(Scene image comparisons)
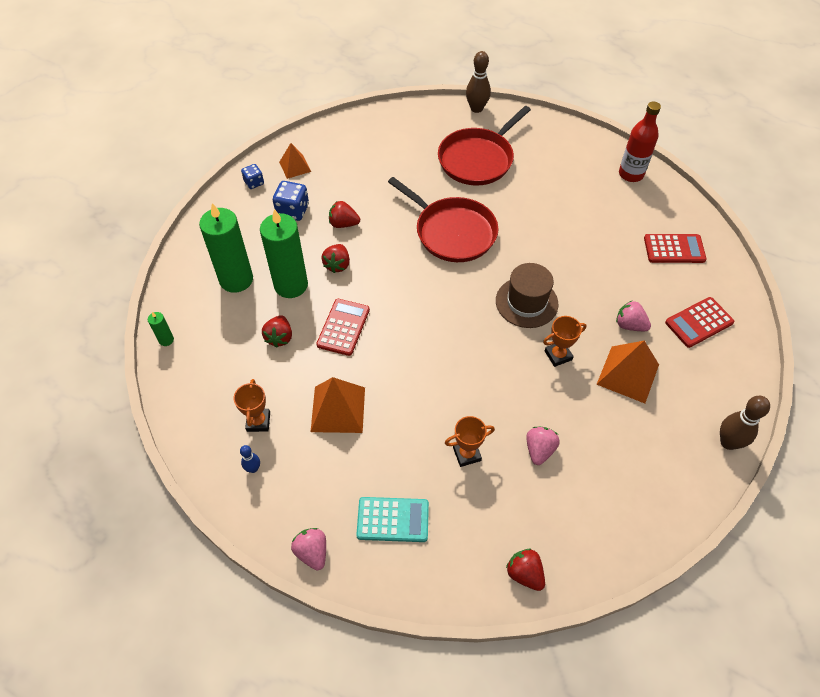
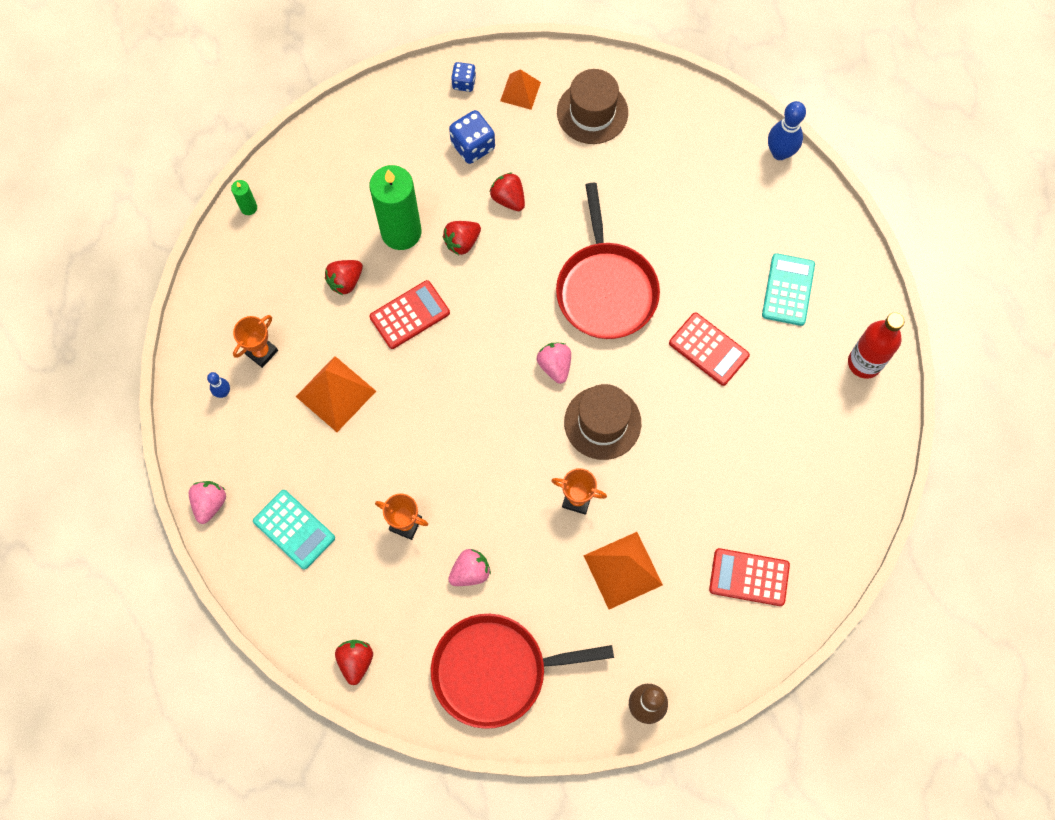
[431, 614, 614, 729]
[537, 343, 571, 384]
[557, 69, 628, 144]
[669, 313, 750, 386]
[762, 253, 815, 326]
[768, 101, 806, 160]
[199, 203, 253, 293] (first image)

**Task requirements:**
All lines from the one containing "[557, 69, 628, 144]" through the end of the data, and no others, are to be given again word for word.

**Result of the exercise:**
[557, 69, 628, 144]
[669, 313, 750, 386]
[762, 253, 815, 326]
[768, 101, 806, 160]
[199, 203, 253, 293] (first image)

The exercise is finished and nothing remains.